*** Opening Data supplied ***

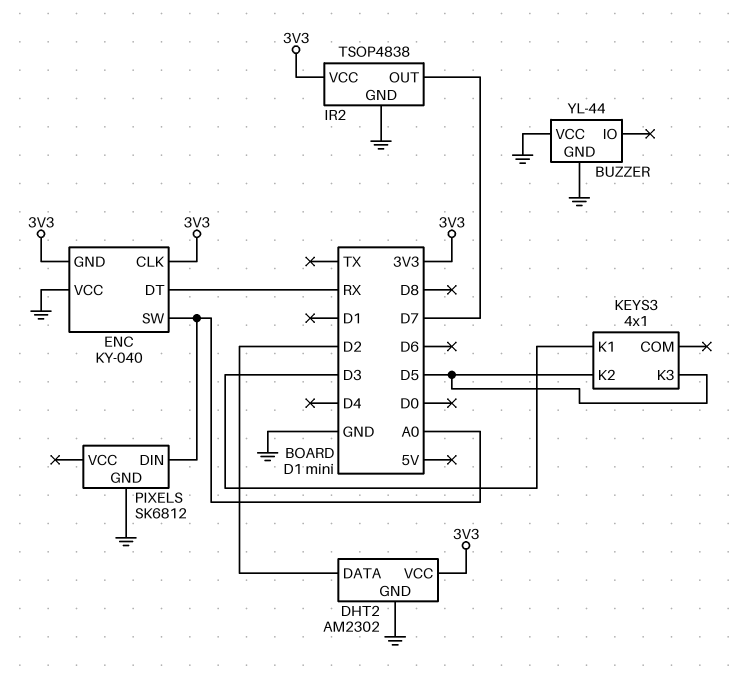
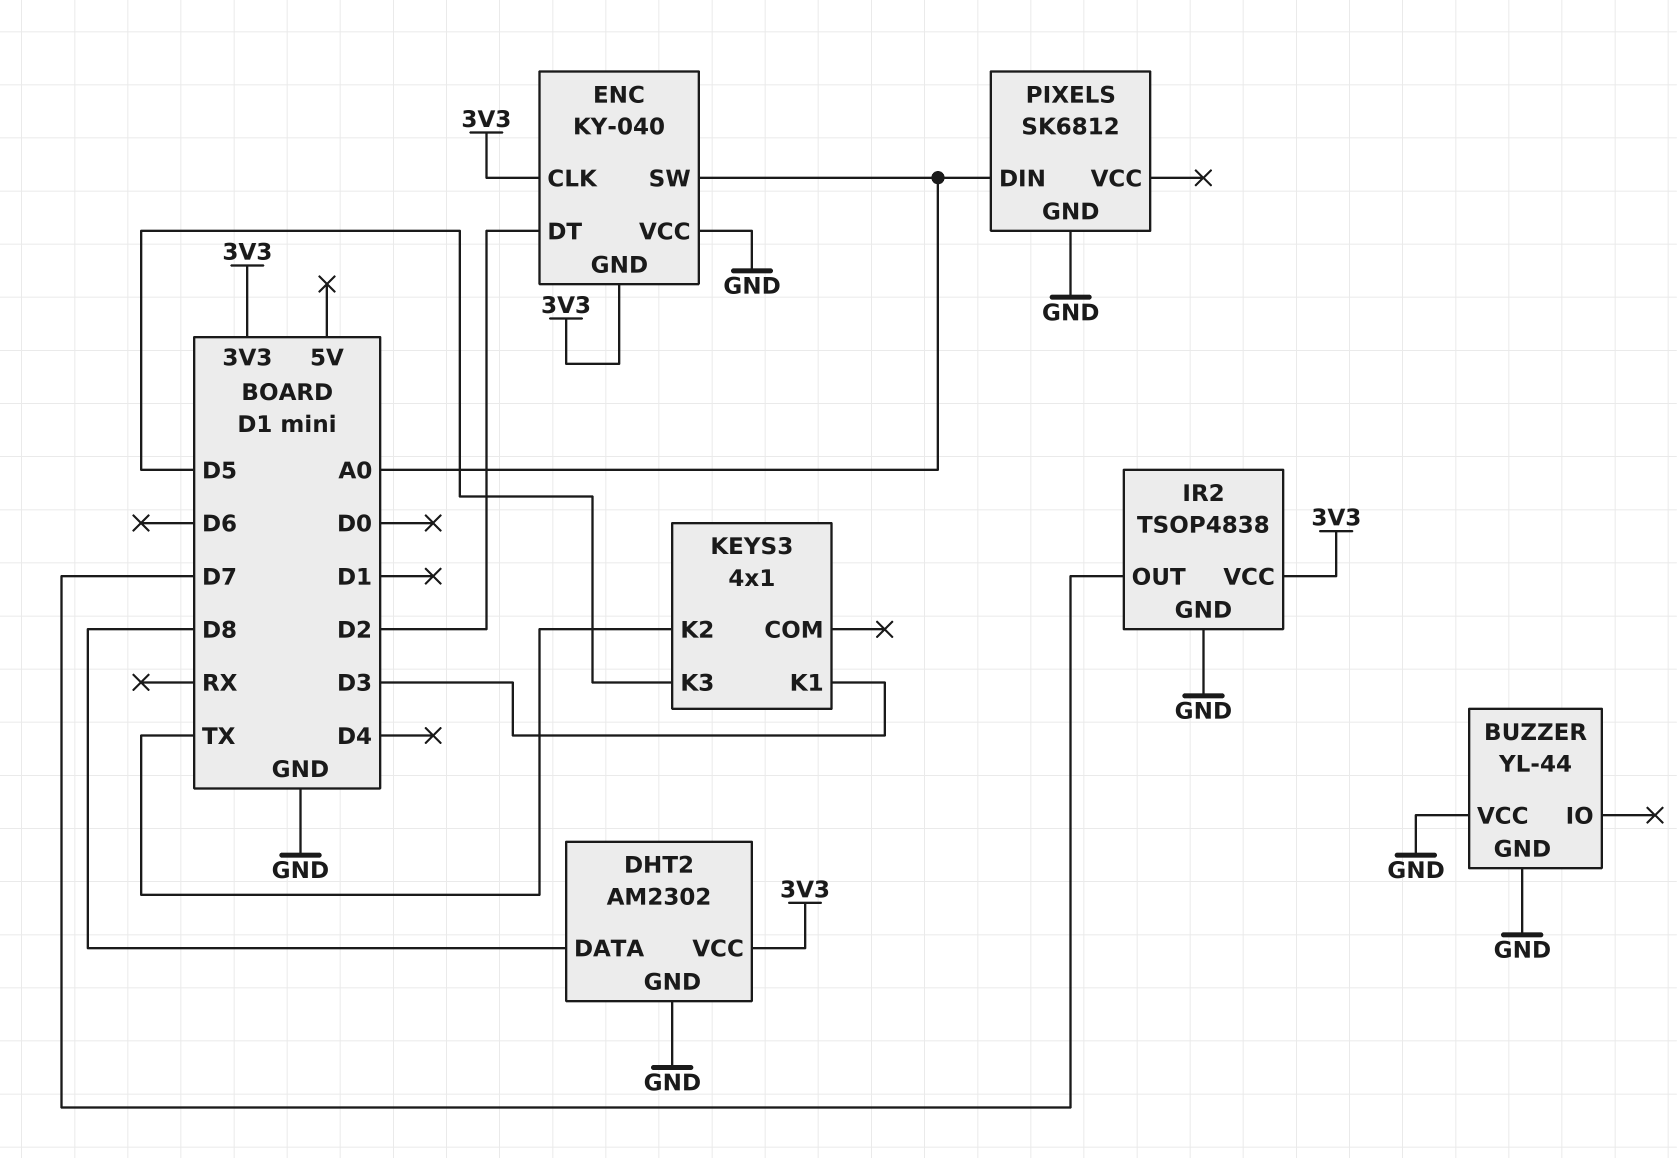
DHT2 pin DATA: D2 -> D8
ENC pin DT: RX -> D2
KEYS3 pin K2: D5 -> TX

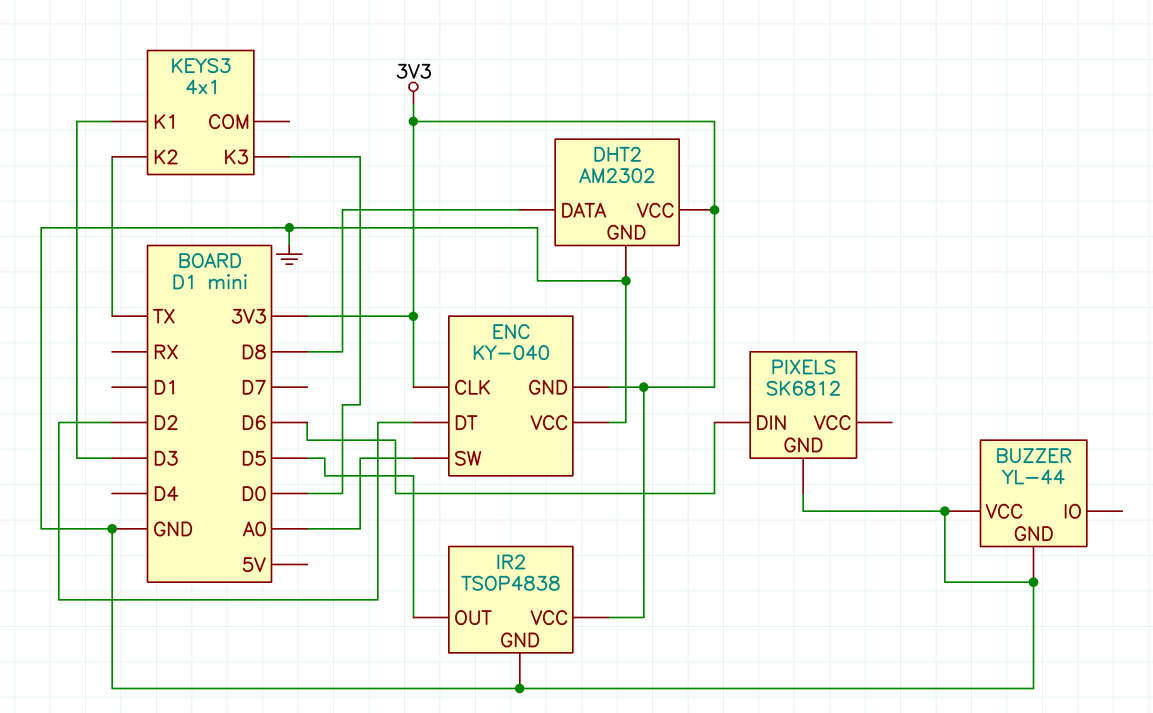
IR2 pin OUT: D7 -> D5
KEYS3 pin K3: D5 -> D0
PIXELS pin DIN: A0 -> D6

*** Closing Data supplied ***

Exercise instructions -
Retype only the lines from the one with "KEYS3 pin K2: D5 -> TX" through the final line of the entries, please, and keep the pictures out.

Answer box -
KEYS3 pin K2: D5 -> TX

IR2 pin OUT: D7 -> D5
KEYS3 pin K3: D5 -> D0
PIXELS pin DIN: A0 -> D6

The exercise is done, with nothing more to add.